- [WHAT NEEDS TO BE DONE] Please give back the lines from the line containing "none -> grey egg [69,174,103,210]" through the end of the listing below, exactly as written and without pictures.

- [RECORDED DATA]
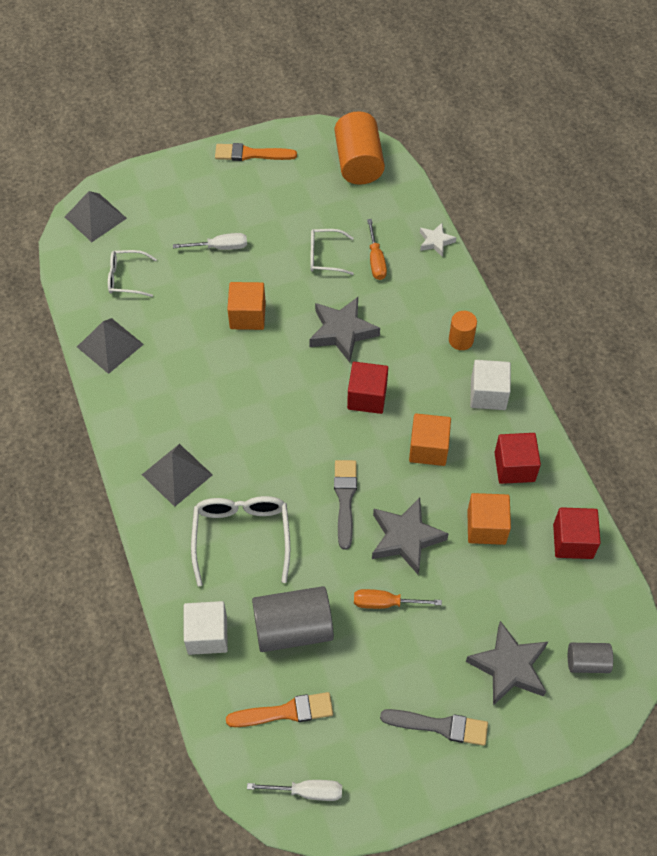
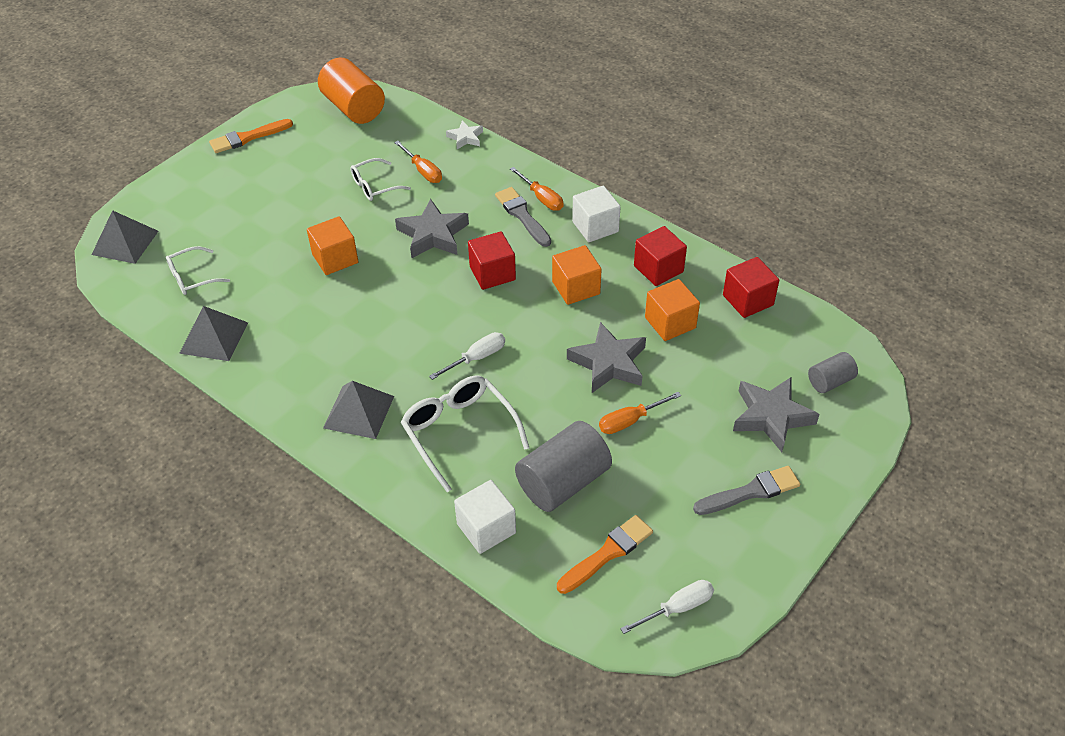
camera: 30 degrees left, 10 degrees down
white screwdriver [173,233,247,250] -> white screwdriver moved to [429,332,505,380]
grey brush [334,460,357,550] -> grey brush moved to [495,187,551,247]
orange cylinder [449,311,477,350] -> orange screwdriver [510,167,563,211]

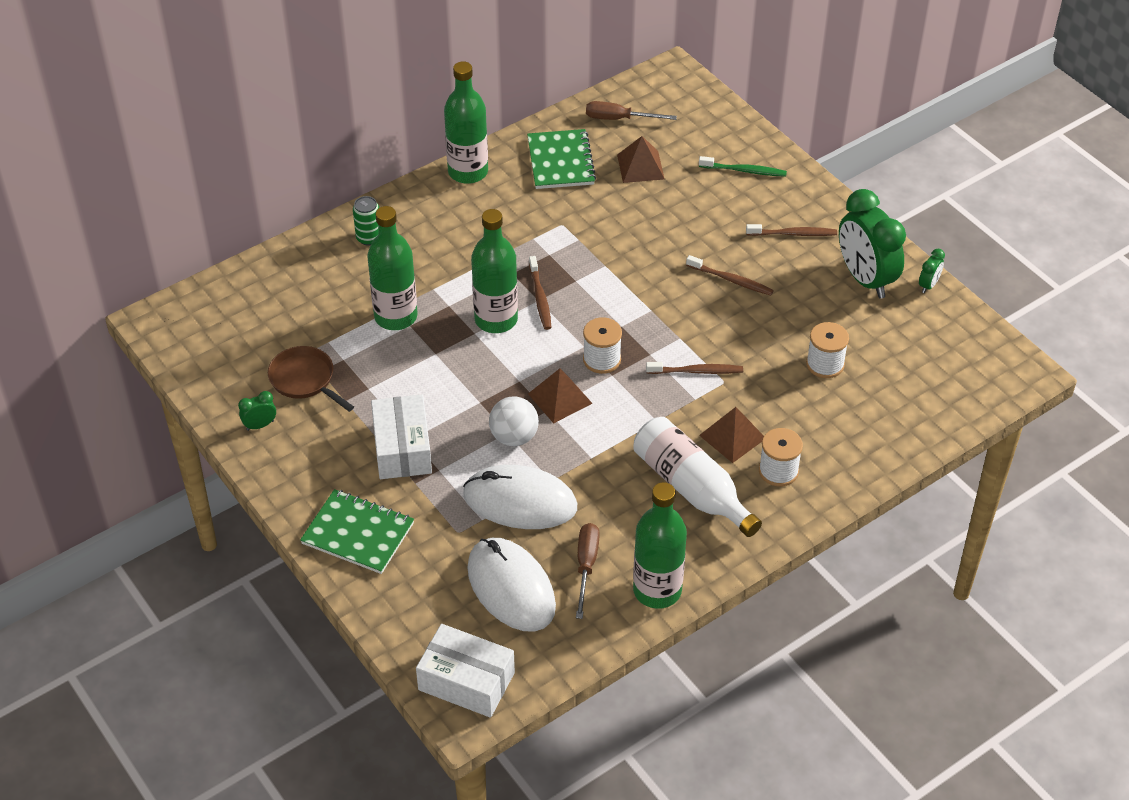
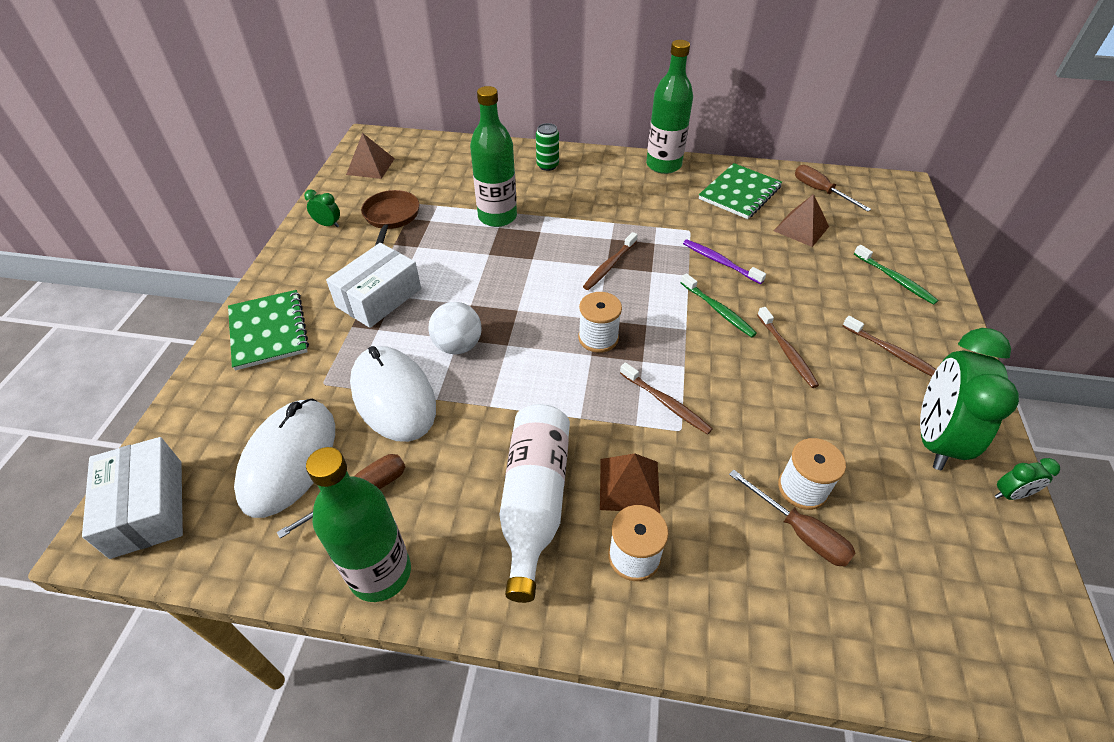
camera: 45 degrees right, 0 degrees up
green bottle [471,209,518,333] -> none
brown pyramid [528,368,593,423] -> brown pyramid moved to [346,133,395,179]
none -> green toothbrush [680,273,757,337]
none -> purple toothbrush [683,239,766,284]
none -> brown screwdriver [729,469,856,567]

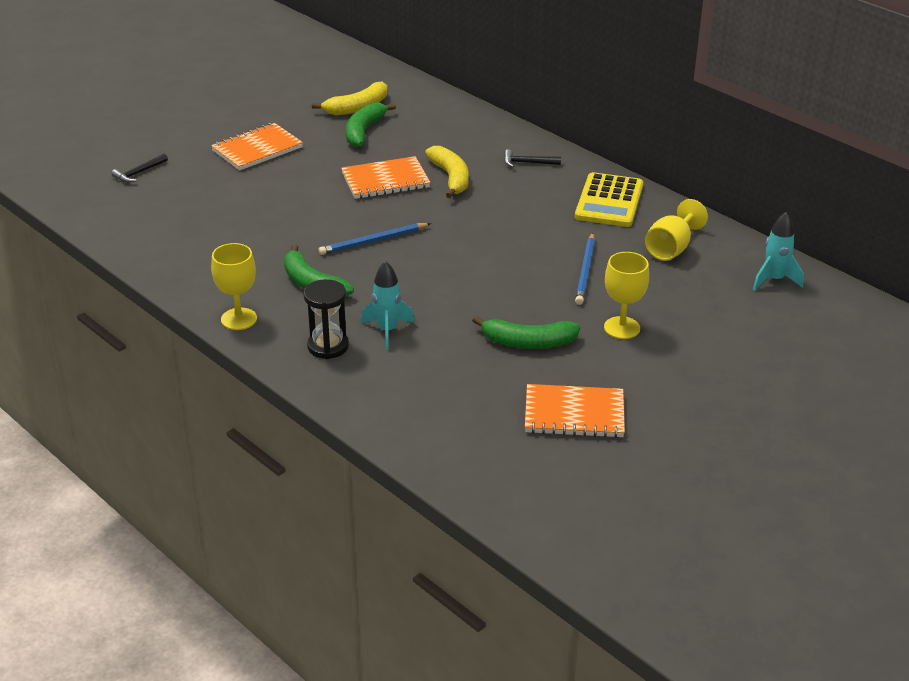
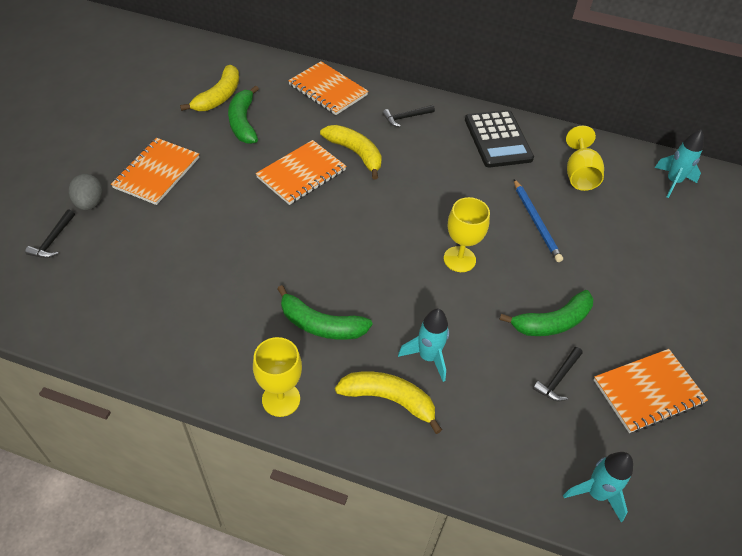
camera: 30 degrees left, 15 degrees up
black hourglass [303,279,349,359] -> yellow banana [335,372,442,434]
blue pencil [318,223,431,255] -> none
yellow calculator [575,172,643,227] -> black calculator [465,110,534,168]
yellow goblet [604,252,649,339] -> yellow goblet moved to [444,197,490,272]
none -> grey egg [69,174,103,210]
none -> orange notebook [288,61,368,115]
none -> black hammer [533,347,583,401]
none -> turquoise rocket [563,452,633,522]

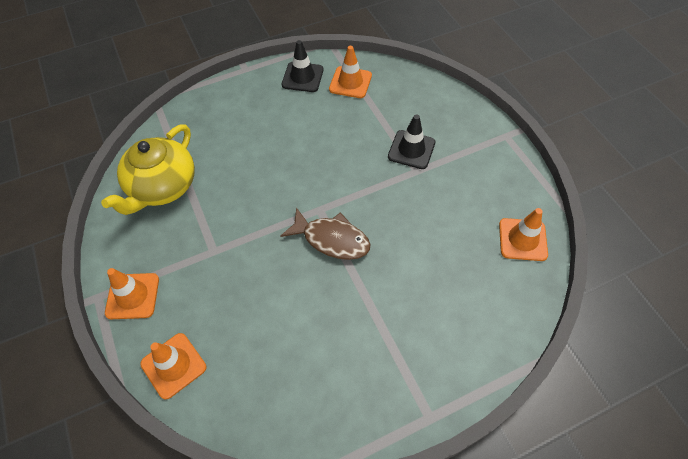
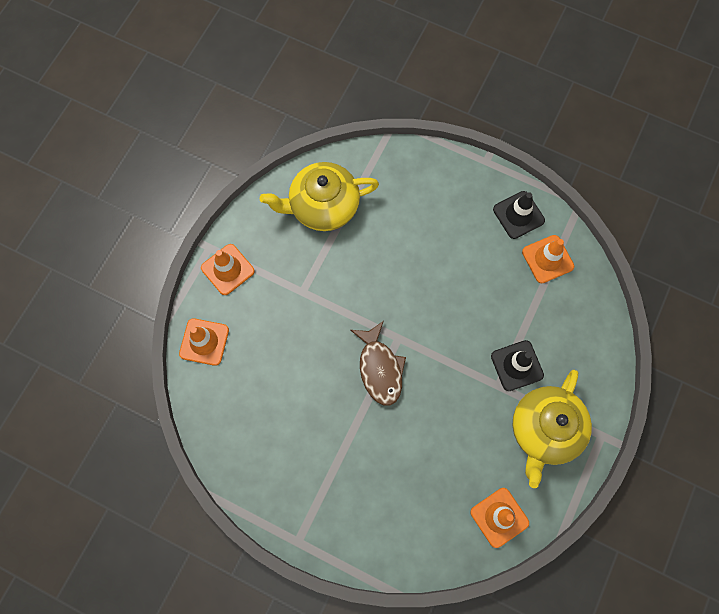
camera: 50 degrees right, 15 degrees up
none -> yellow teapot [513,370,592,488]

- [TASK SOLUTION]
none -> grey egg [69,174,103,210]
none -> orange notebook [288,61,368,115]
none -> black hammer [533,347,583,401]
none -> turquoise rocket [563,452,633,522]

camera: 50 degrees right, 15 degrees up
none -> yellow teapot [513,370,592,488]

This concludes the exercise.